[Scene question records]
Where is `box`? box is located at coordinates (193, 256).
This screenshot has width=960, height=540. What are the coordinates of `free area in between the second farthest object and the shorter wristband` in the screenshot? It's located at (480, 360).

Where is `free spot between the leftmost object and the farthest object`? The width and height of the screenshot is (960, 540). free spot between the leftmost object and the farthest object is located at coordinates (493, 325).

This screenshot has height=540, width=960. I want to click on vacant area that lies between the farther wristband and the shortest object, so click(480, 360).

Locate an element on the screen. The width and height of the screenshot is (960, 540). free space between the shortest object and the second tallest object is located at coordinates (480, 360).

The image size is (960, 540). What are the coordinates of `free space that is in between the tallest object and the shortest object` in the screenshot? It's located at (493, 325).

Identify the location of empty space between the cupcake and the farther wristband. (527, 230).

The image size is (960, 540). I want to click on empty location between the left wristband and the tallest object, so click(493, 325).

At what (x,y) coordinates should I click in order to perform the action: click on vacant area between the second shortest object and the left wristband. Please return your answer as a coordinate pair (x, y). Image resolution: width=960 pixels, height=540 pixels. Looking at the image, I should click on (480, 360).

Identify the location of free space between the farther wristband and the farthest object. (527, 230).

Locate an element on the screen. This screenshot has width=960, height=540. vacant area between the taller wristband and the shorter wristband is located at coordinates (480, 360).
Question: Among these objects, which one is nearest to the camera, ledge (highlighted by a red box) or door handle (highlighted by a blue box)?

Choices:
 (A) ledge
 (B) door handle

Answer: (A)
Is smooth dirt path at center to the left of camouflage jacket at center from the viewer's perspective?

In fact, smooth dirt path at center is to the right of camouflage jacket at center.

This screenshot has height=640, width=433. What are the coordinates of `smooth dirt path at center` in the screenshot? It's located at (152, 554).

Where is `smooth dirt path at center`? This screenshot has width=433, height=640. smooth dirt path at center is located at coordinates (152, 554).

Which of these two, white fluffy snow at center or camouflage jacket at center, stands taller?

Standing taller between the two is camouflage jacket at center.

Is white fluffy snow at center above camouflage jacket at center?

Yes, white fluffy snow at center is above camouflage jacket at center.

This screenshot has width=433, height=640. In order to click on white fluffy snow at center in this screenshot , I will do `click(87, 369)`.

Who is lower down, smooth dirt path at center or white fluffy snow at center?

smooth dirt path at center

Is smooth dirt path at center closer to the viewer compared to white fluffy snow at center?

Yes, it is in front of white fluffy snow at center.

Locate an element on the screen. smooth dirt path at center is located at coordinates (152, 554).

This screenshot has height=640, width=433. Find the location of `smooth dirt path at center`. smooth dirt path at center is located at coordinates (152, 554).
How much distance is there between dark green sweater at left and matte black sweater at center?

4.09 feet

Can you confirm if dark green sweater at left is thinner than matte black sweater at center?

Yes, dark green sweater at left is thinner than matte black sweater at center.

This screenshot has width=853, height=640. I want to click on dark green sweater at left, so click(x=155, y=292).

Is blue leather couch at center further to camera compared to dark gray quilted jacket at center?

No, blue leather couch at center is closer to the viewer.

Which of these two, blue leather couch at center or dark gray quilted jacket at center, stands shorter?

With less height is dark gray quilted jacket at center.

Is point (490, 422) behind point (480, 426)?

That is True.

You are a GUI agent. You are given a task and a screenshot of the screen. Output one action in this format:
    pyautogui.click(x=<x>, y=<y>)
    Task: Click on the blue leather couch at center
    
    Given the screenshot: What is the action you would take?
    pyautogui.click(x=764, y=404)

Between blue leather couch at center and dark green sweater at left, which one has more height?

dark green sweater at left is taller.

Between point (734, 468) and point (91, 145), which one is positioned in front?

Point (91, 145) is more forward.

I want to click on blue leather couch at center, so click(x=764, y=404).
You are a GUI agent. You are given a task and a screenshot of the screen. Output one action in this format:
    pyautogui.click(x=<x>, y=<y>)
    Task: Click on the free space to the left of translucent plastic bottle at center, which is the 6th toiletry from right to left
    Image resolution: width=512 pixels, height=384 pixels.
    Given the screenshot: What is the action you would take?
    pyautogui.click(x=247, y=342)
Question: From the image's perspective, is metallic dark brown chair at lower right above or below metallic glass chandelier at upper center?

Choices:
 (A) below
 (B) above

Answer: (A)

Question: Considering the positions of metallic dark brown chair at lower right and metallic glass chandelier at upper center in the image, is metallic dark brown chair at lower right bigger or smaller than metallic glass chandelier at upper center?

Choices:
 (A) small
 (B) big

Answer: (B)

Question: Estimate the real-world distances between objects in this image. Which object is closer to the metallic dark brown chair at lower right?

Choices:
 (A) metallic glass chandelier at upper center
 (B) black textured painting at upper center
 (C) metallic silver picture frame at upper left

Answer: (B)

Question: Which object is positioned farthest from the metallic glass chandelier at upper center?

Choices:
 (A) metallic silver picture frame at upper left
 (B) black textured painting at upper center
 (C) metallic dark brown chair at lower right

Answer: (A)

== SET PROBLEM ==
Rewrite all of the lines above as a numbered list, omitting any blank lines.

== THE RESULT ==
1. Where is `box`? box is located at coordinates (193, 256).
2. This screenshot has width=960, height=540. What are the coordinates of `free area in between the second farthest object and the shorter wristband` in the screenshot? It's located at (480, 360).
3. Where is `free spot between the leftmost object and the farthest object`? The width and height of the screenshot is (960, 540). free spot between the leftmost object and the farthest object is located at coordinates (493, 325).
4. This screenshot has height=540, width=960. I want to click on vacant area that lies between the farther wristband and the shortest object, so click(480, 360).
5. Locate an element on the screen. The width and height of the screenshot is (960, 540). free space between the shortest object and the second tallest object is located at coordinates (480, 360).
6. The image size is (960, 540). What are the coordinates of `free space that is in between the tallest object and the shortest object` in the screenshot? It's located at (493, 325).
7. Identify the location of empty space between the cupcake and the farther wristband. (527, 230).
8. The image size is (960, 540). I want to click on empty location between the left wristband and the tallest object, so click(493, 325).
9. At what (x,y) coordinates should I click in order to perform the action: click on vacant area between the second shortest object and the left wristband. Please return your answer as a coordinate pair (x, y). Image resolution: width=960 pixels, height=540 pixels. Looking at the image, I should click on (480, 360).
10. Identify the location of free space between the farther wristband and the farthest object. (527, 230).
11. Locate an element on the screen. This screenshot has width=960, height=540. vacant area between the taller wristband and the shorter wristband is located at coordinates (480, 360).
12. Question: Among these objects, which one is nearest to the camera, ledge (highlighted by a red box) or door handle (highlighted by a blue box)?
13. Choices:
14.  (A) ledge
15.  (B) door handle
16. Answer: (A)
17. Is smooth dirt path at center to the left of camouflage jacket at center from the viewer's perspective?
18. In fact, smooth dirt path at center is to the right of camouflage jacket at center.
19. This screenshot has height=640, width=433. What are the coordinates of `smooth dirt path at center` in the screenshot? It's located at (152, 554).
20. Where is `smooth dirt path at center`? This screenshot has width=433, height=640. smooth dirt path at center is located at coordinates (152, 554).
21. Which of these two, white fluffy snow at center or camouflage jacket at center, stands taller?
22. Standing taller between the two is camouflage jacket at center.
23. Is white fluffy snow at center above camouflage jacket at center?
24. Yes, white fluffy snow at center is above camouflage jacket at center.
25. This screenshot has width=433, height=640. In order to click on white fluffy snow at center in this screenshot , I will do `click(87, 369)`.
26. Who is lower down, smooth dirt path at center or white fluffy snow at center?
27. smooth dirt path at center
28. Is smooth dirt path at center closer to the viewer compared to white fluffy snow at center?
29. Yes, it is in front of white fluffy snow at center.
30. Locate an element on the screen. smooth dirt path at center is located at coordinates (152, 554).
31. This screenshot has height=640, width=433. Find the location of `smooth dirt path at center`. smooth dirt path at center is located at coordinates (152, 554).
32. How much distance is there between dark green sweater at left and matte black sweater at center?
33. 4.09 feet
34. Can you confirm if dark green sweater at left is thinner than matte black sweater at center?
35. Yes, dark green sweater at left is thinner than matte black sweater at center.
36. This screenshot has width=853, height=640. I want to click on dark green sweater at left, so click(x=155, y=292).
37. Is blue leather couch at center further to camera compared to dark gray quilted jacket at center?
38. No, blue leather couch at center is closer to the viewer.
39. Which of these two, blue leather couch at center or dark gray quilted jacket at center, stands shorter?
40. With less height is dark gray quilted jacket at center.
41. Is point (490, 422) behind point (480, 426)?
42. That is True.
43. You are a GUI agent. You are given a task and a screenshot of the screen. Output one action in this format:
44.     pyautogui.click(x=<x>, y=<y>)
45.     Task: Click on the blue leather couch at center
46.     Given the screenshot: What is the action you would take?
47.     pyautogui.click(x=764, y=404)
48. Between blue leather couch at center and dark green sweater at left, which one has more height?
49. dark green sweater at left is taller.
50. Between point (734, 468) and point (91, 145), which one is positioned in front?
51. Point (91, 145) is more forward.
52. I want to click on blue leather couch at center, so click(x=764, y=404).
53. You are a GUI agent. You are given a task and a screenshot of the screen. Output one action in this format:
54.     pyautogui.click(x=<x>, y=<y>)
55.     Task: Click on the free space to the left of translucent plastic bottle at center, which is the 6th toiletry from right to left
56.     Image resolution: width=512 pixels, height=384 pixels.
57.     Given the screenshot: What is the action you would take?
58.     pyautogui.click(x=247, y=342)
59. Question: From the image's perspective, is metallic dark brown chair at lower right above or below metallic glass chandelier at upper center?
60. Choices:
61.  (A) below
62.  (B) above
63. Answer: (A)
64. Question: Considering the positions of metallic dark brown chair at lower right and metallic glass chandelier at upper center in the image, is metallic dark brown chair at lower right bigger or smaller than metallic glass chandelier at upper center?
65. Choices:
66.  (A) small
67.  (B) big
68. Answer: (B)
69. Question: Estimate the real-world distances between objects in this image. Which object is closer to the metallic dark brown chair at lower right?
70. Choices:
71.  (A) metallic glass chandelier at upper center
72.  (B) black textured painting at upper center
73.  (C) metallic silver picture frame at upper left
74. Answer: (B)
75. Question: Which object is positioned farthest from the metallic glass chandelier at upper center?
76. Choices:
77.  (A) metallic silver picture frame at upper left
78.  (B) black textured painting at upper center
79.  (C) metallic dark brown chair at lower right
80. Answer: (A)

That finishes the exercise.